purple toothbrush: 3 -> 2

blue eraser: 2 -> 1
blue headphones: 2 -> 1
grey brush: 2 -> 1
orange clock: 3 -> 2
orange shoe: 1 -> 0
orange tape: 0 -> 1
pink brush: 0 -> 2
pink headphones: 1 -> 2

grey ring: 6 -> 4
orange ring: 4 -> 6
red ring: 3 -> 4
====
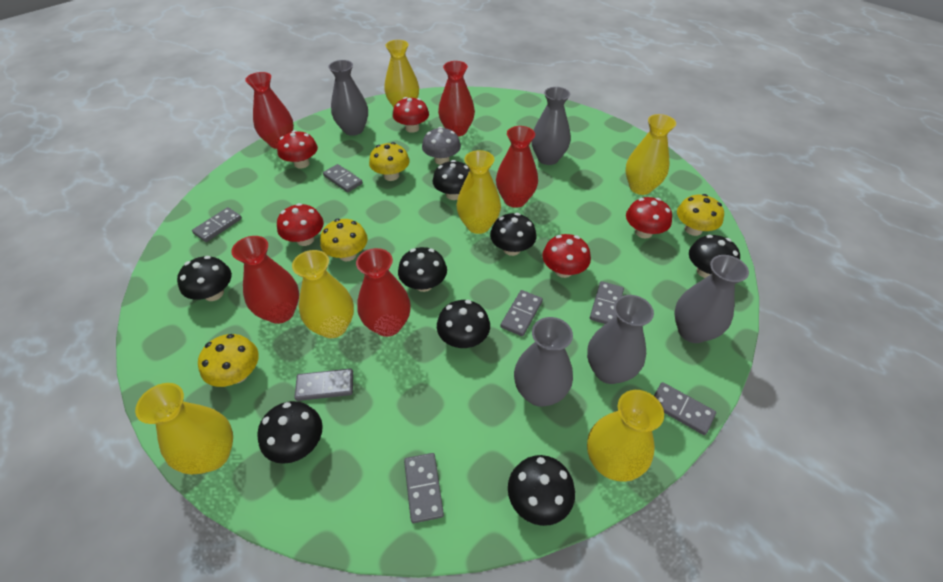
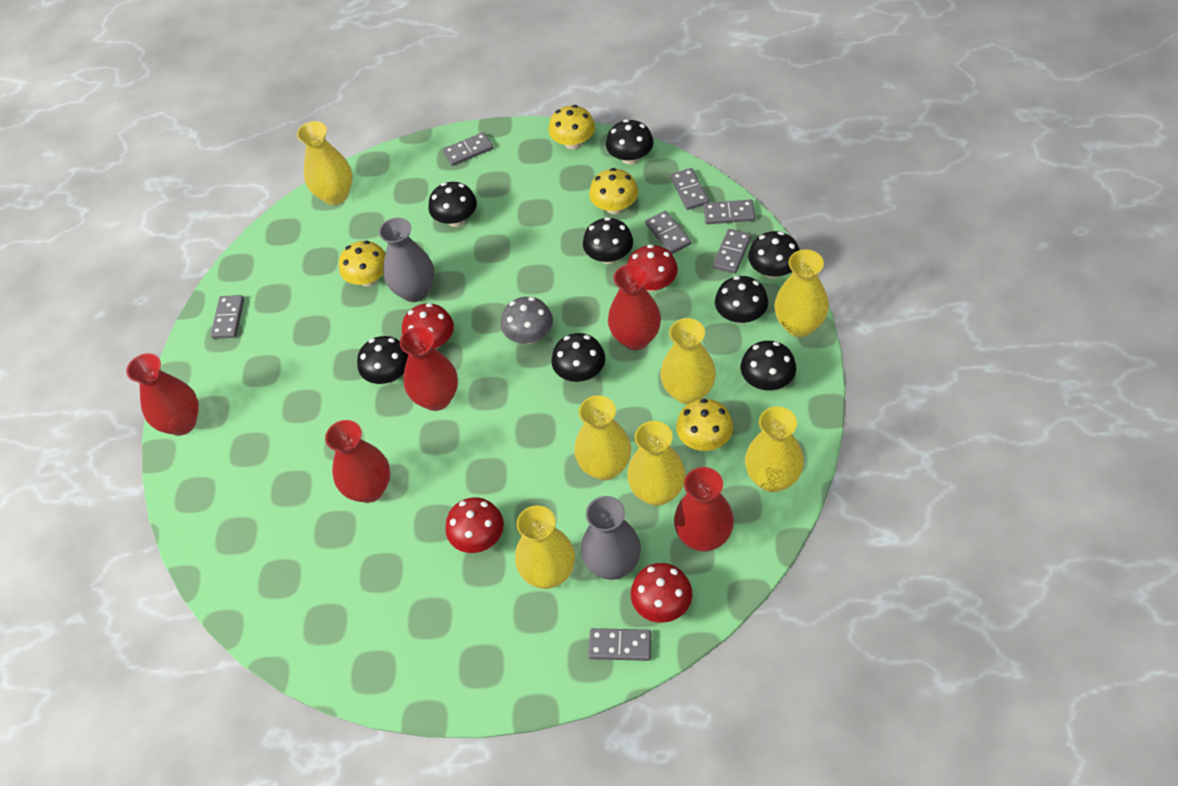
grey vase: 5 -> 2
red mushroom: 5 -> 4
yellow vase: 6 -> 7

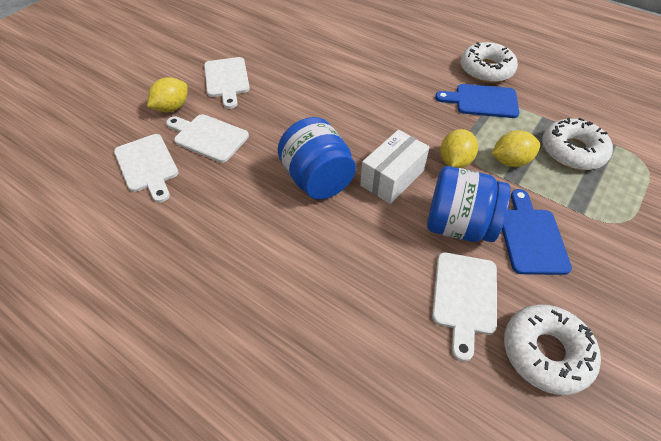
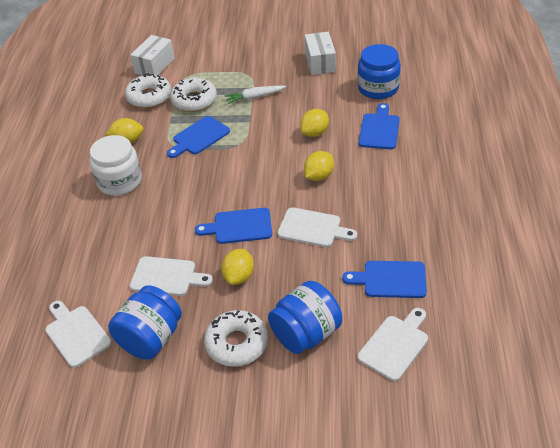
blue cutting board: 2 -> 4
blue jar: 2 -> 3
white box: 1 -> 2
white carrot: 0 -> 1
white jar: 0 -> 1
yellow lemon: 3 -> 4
====
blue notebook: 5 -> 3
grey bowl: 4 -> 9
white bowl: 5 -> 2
====
__Activity__. Work through the records line by line, and once you reach the final line, report only how many held "headphones".

__Output for this task__. 2